--- Information ---

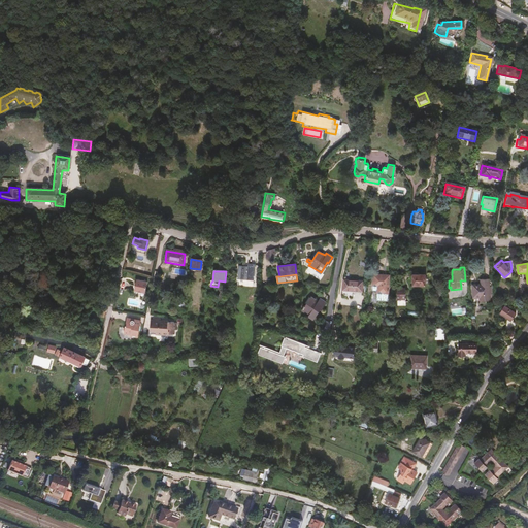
[(410,274),(410,275),(410,278),(410,286),(423,286),(423,284),(423,279),(423,274),(410,274)]
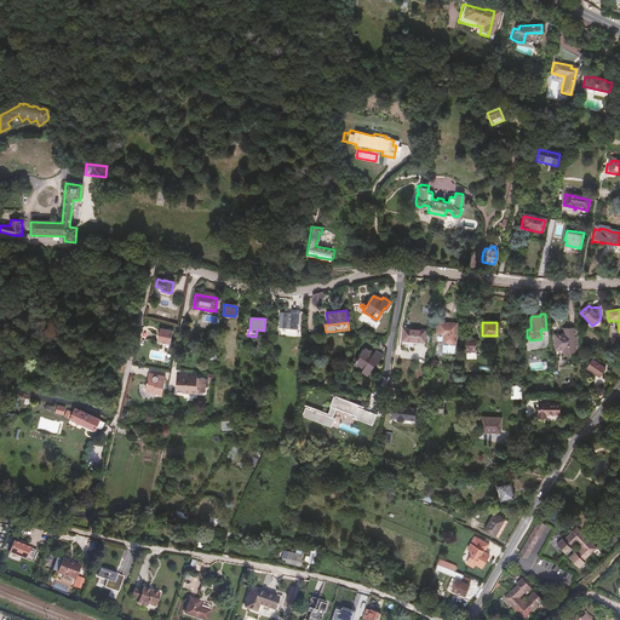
[(279,325),(277,338),(296,340),(298,323),(290,323),(290,326),(279,325)]
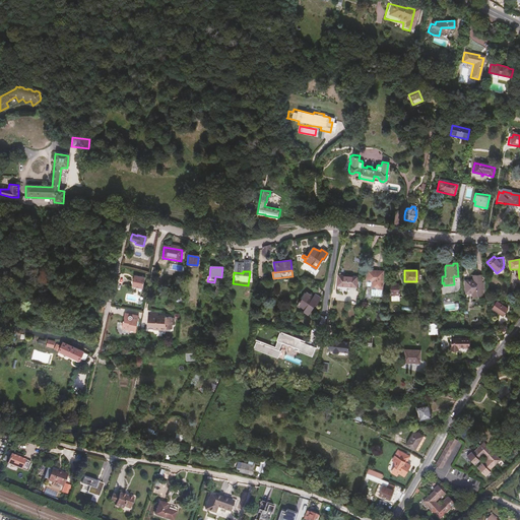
[(371,283),(371,290),(382,291),(383,274),(367,272),(366,283),(371,283)]
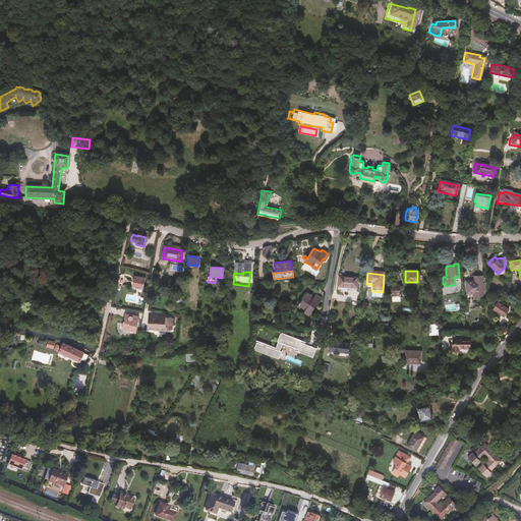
[(337,287),(356,288),(357,278),(338,277),(337,287)]
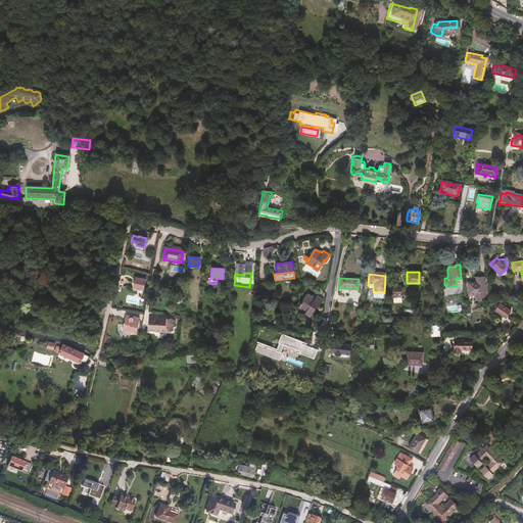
[(486,296),(484,280),(479,280),(479,278),(475,278),(475,281),(467,281),(468,295),(475,294),(475,297),(486,296)]
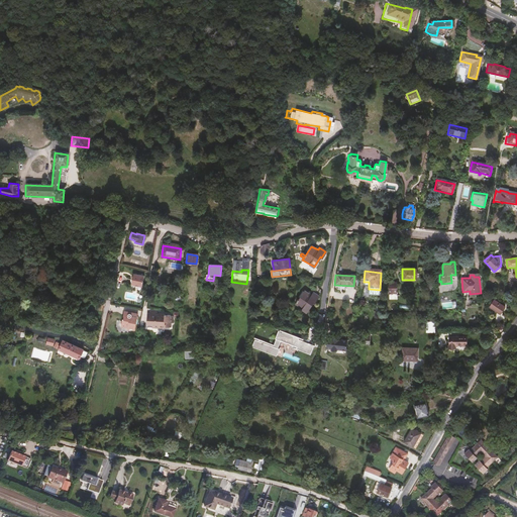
[(133,295),(139,296),(140,290),(145,291),(146,286),(135,284),(133,295)]
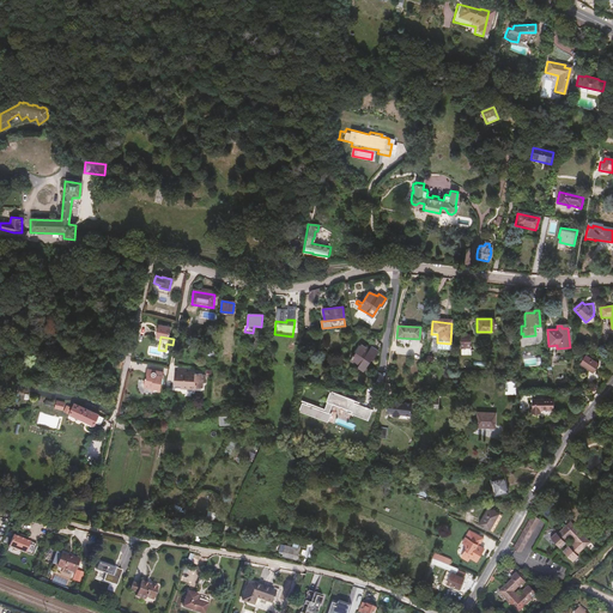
[(372,362),(377,353),(370,349),(366,354),(363,352),(363,351),(358,347),(352,359),(351,358),(349,360),(350,362),(350,363),(363,371),(370,360),(372,362)]
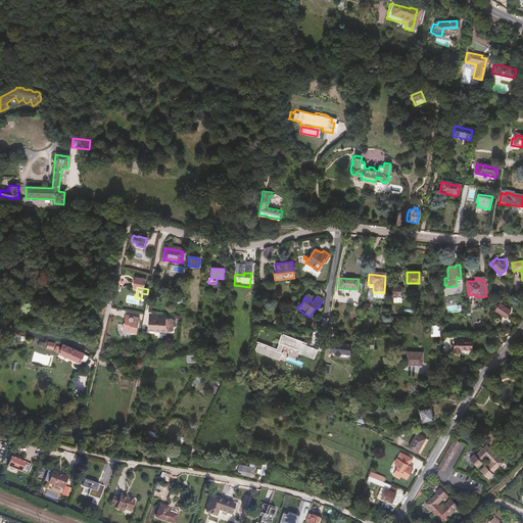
[(506,318),(510,311),(500,303),(494,311),(506,318)]
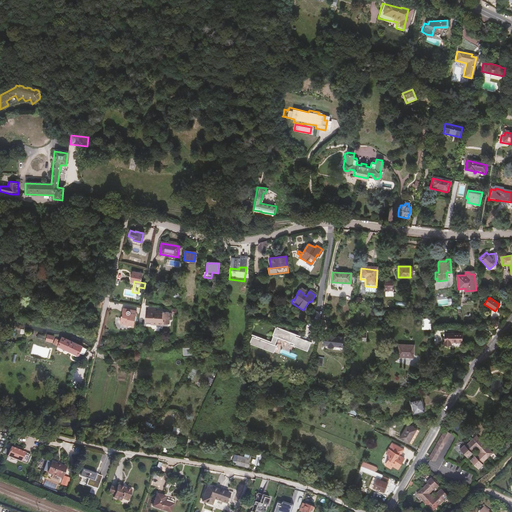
[(133,326),(136,314),(129,312),(128,311),(128,310),(124,309),(123,312),(122,312),(120,322),(123,324),(127,325),(128,326),(131,327),(132,326),(133,326)]
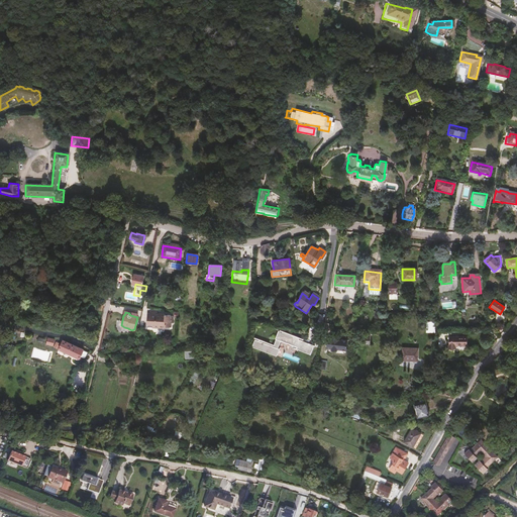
[(150,327),(150,332),(164,332),(164,330),(169,330),(169,326),(171,326),(171,320),(165,320),(165,319),(153,319),(153,316),(152,316),(147,316),(146,317),(146,320),(144,320),(144,327),(150,327)]
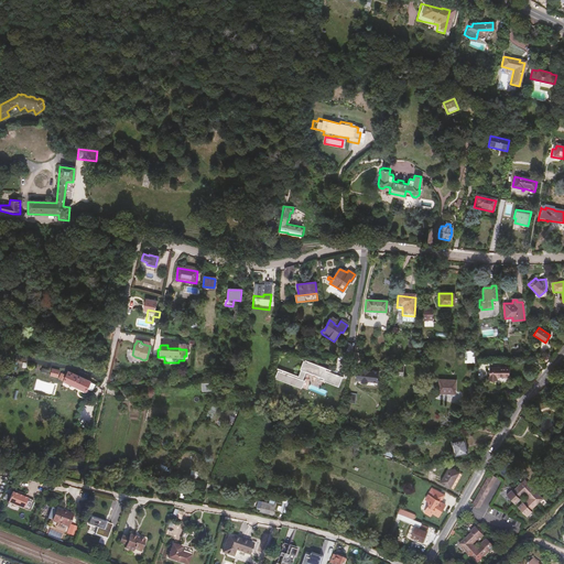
[(465,358),(475,357),(475,347),(464,347),(464,350),(464,351),(465,358)]
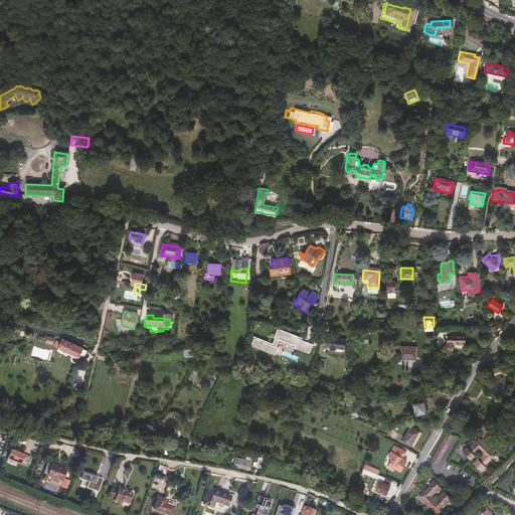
[(298,336),(278,328),(273,342),(253,336),(250,344),(276,354),(280,340),(295,345),(295,347),(309,353),(313,343),(298,338),(298,336)]
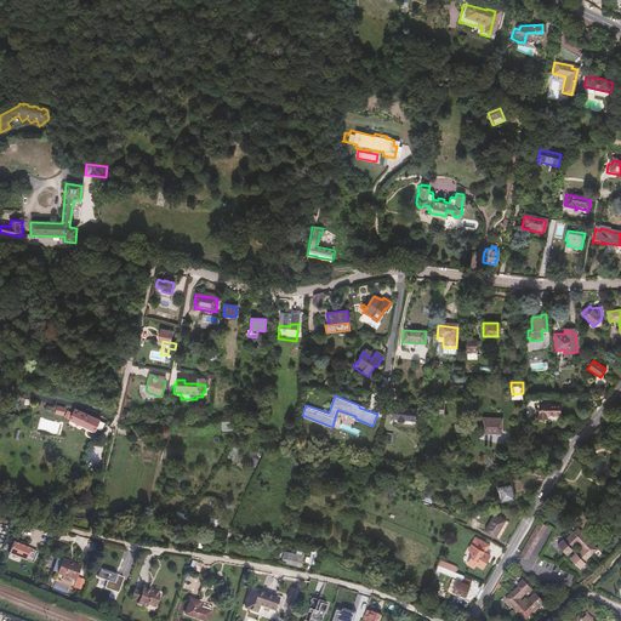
[(537,414),(546,415),(546,412),(559,414),(559,403),(537,402),(537,414)]
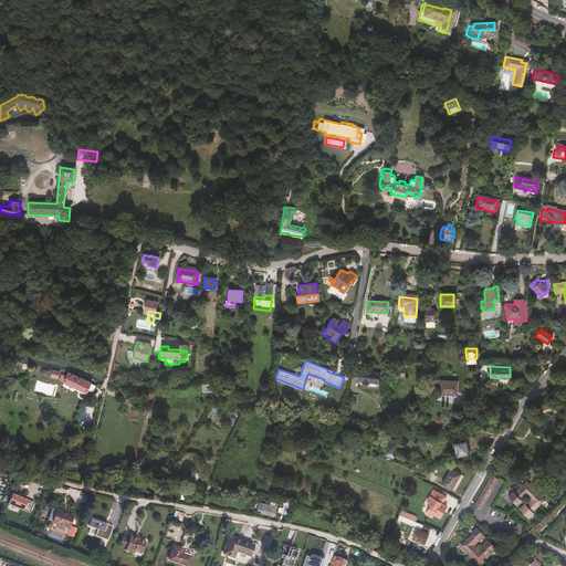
[(380,370),(358,368),(356,383),(379,386),(380,370)]
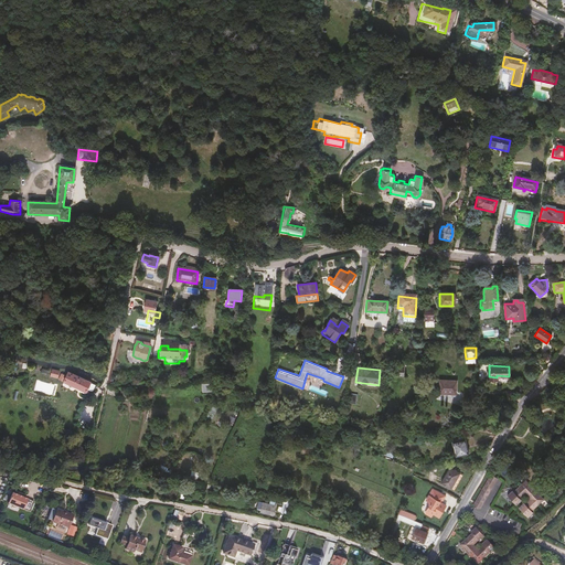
[(86,391),(89,382),(67,373),(64,381),(86,391)]
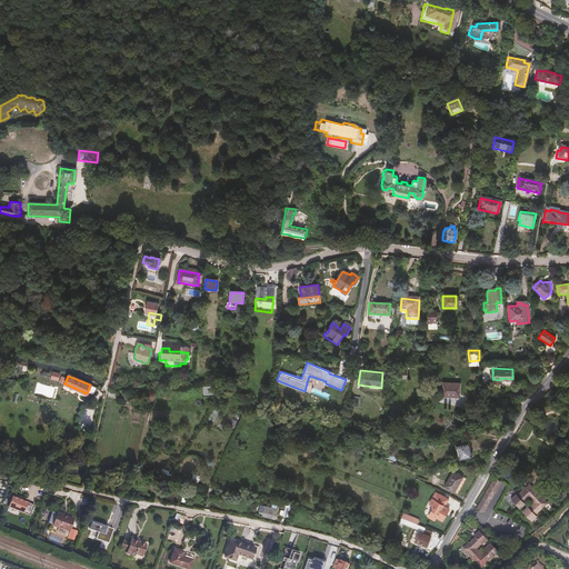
[(449,396),(459,396),(459,383),(442,383),(442,398),(449,398),(449,396)]
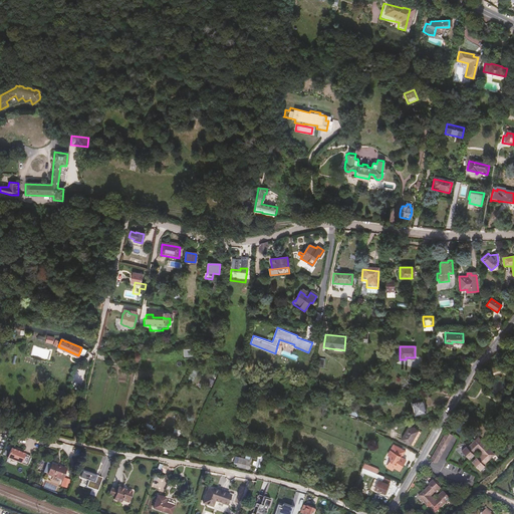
[(423,402),(417,403),(411,404),(414,417),(425,415),(423,402)]
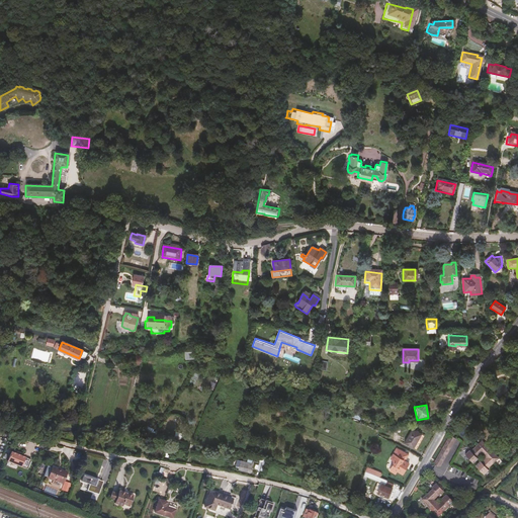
[(416,448),(423,434),(415,429),(407,442),(416,448)]
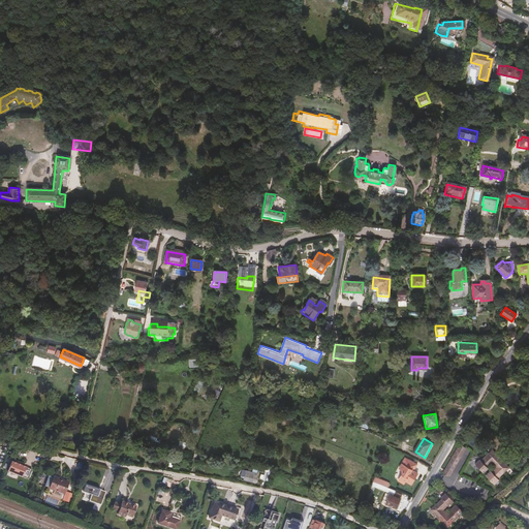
[(182,442),(181,448),(190,450),(191,441),(182,440),(182,442)]
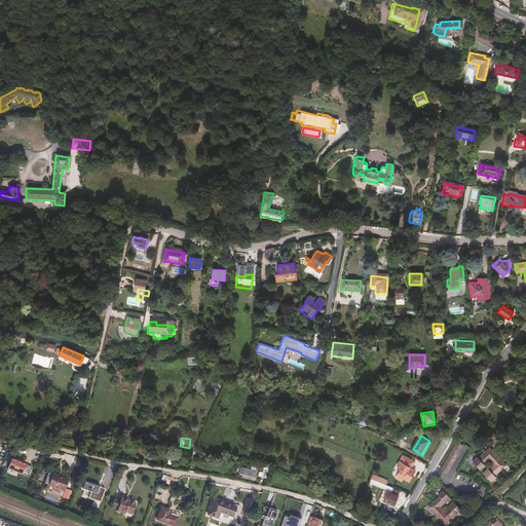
[(446,475),(461,447),(455,444),(440,471),(446,475)]
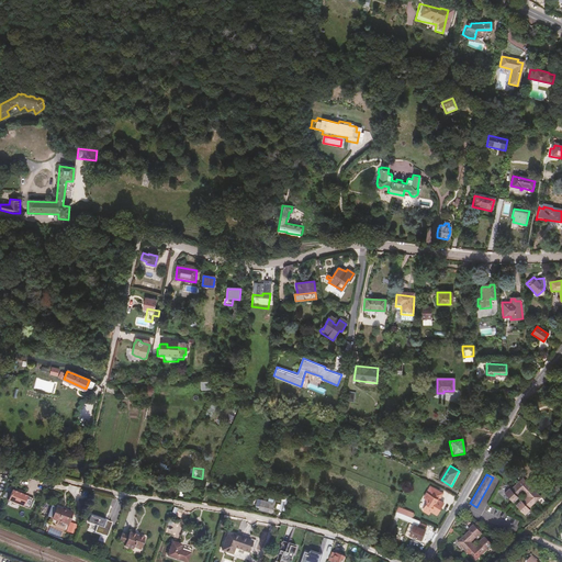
[(529,508),(541,496),(535,490),(530,485),(523,479),(510,490),(509,489),(505,494),(514,502),(518,497),(517,495),(523,491),(529,498),(524,503),(521,501),(517,506),(526,514),(530,509),(529,508)]
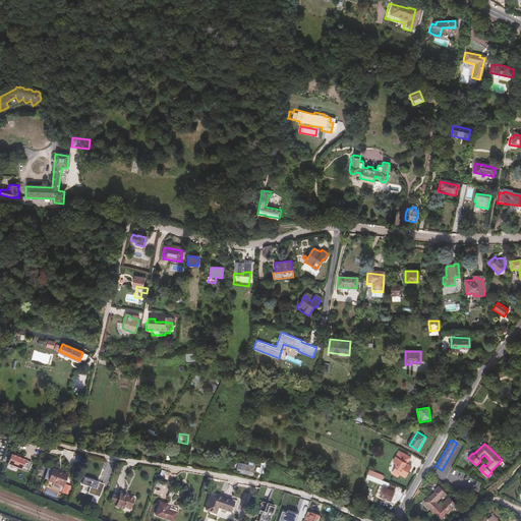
[(394,469),(400,472),(405,475),(410,468),(406,465),(409,459),(398,453),(393,460),(398,462),(394,469)]
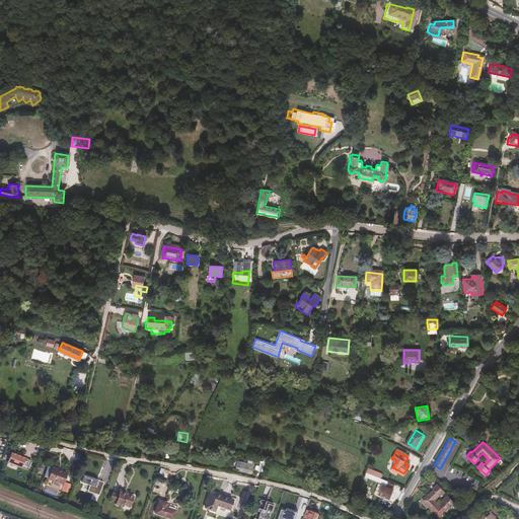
[(6,463),(26,470),(29,461),(18,457),(15,455),(9,453),(6,463)]
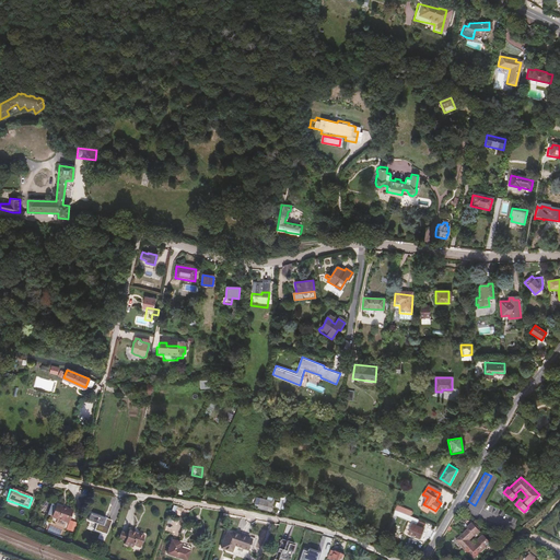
[(270,501),(255,497),(253,502),(256,503),(256,506),(268,510),(270,501)]
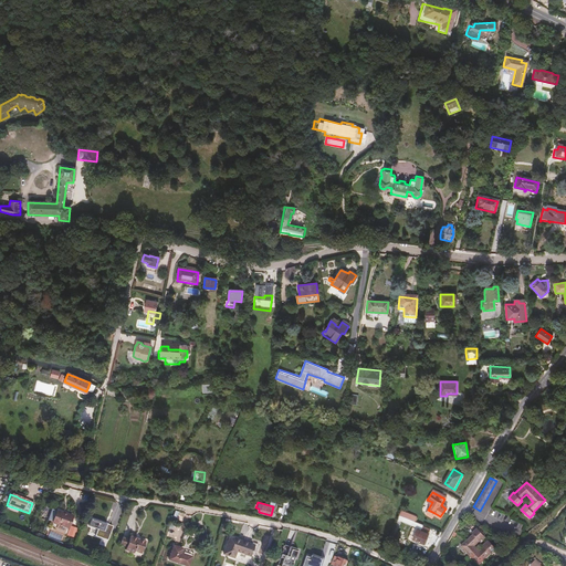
[(52,523),(67,530),(72,517),(56,511),(55,512),(51,511),(48,521),(52,523)]
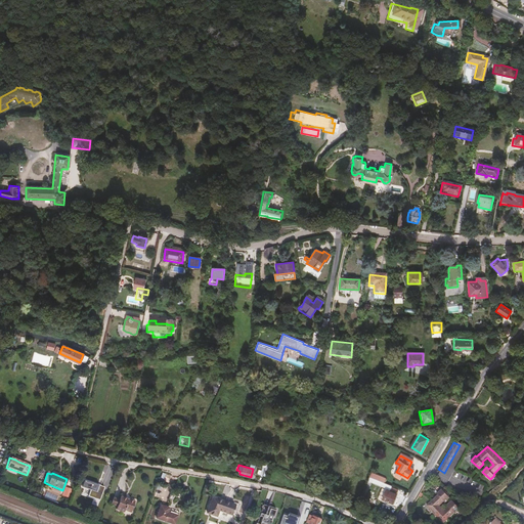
[(390,487),(391,486),(380,482),(382,478),(380,478),(378,481),(368,478),(361,493),(363,493),(368,482),(389,490),(390,487)]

---

* [Task prompt]:
Write out every line above exactly as it is, leaving out the pictures.

* [Finished exercise]:
[(410,274),(410,275),(410,278),(410,286),(423,286),(423,284),(423,279),(423,274),(410,274)]
[(279,325),(277,338),(296,340),(298,323),(290,323),(290,326),(279,325)]
[(371,283),(371,290),(382,291),(383,274),(367,272),(366,283),(371,283)]
[(337,287),(356,288),(357,278),(338,277),(337,287)]
[(486,296),(484,280),(479,280),(479,278),(475,278),(475,281),(467,281),(468,295),(475,294),(475,297),(486,296)]
[(133,295),(139,296),(140,290),(145,291),(146,286),(135,284),(133,295)]
[(372,362),(377,353),(370,349),(366,354),(363,352),(363,351),(358,347),(352,359),(351,358),(349,360),(350,362),(350,363),(363,371),(370,360),(372,362)]
[(506,318),(510,311),(500,303),(494,311),(506,318)]
[(133,326),(136,314),(129,312),(128,311),(128,310),(124,309),(123,312),(122,312),(120,322),(123,324),(127,325),(128,326),(131,327),(132,326),(133,326)]
[(150,327),(150,332),(164,332),(164,330),(169,330),(169,326),(171,326),(171,320),(165,320),(165,319),(153,319),(153,316),(152,316),(147,316),(146,317),(146,320),(144,320),(144,327),(150,327)]
[(465,358),(475,357),(475,347),(464,347),(464,350),(464,351),(465,358)]
[(298,336),(278,328),(273,342),(253,336),(250,344),(276,354),(280,340),(295,345),(295,347),(309,353),(313,343),(298,338),(298,336)]
[(537,414),(546,415),(546,412),(559,414),(559,403),(537,402),(537,414)]
[(380,370),(358,368),(356,383),(379,386),(380,370)]
[(86,391),(89,382),(67,373),(64,381),(86,391)]
[(449,396),(459,396),(459,383),(442,383),(442,398),(449,398),(449,396)]
[(423,402),(417,403),(411,404),(414,417),(425,415),(423,402)]
[(416,448),(423,434),(415,429),(407,442),(416,448)]
[(182,442),(181,448),(190,450),(191,441),(182,440),(182,442)]
[(446,475),(461,447),(455,444),(440,471),(446,475)]
[(529,508),(541,496),(535,490),(530,485),(523,479),(510,490),(509,489),(505,494),(514,502),(518,497),(517,495),(523,491),(529,498),(524,503),(521,501),(517,506),(526,514),(530,509),(529,508)]
[(394,469),(400,472),(405,475),(410,468),(406,465),(409,459),(398,453),(393,460),(398,462),(394,469)]
[(6,463),(26,470),(29,461),(18,457),(15,455),(9,453),(6,463)]
[(270,501),(255,497),(253,502),(256,503),(256,506),(268,510),(270,501)]
[(52,523),(67,530),(72,517),(56,511),(55,512),(51,511),(48,521),(52,523)]
[(390,487),(391,486),(380,482),(382,478),(380,478),(378,481),(368,478),(361,493),(363,493),(368,482),(389,490),(390,487)]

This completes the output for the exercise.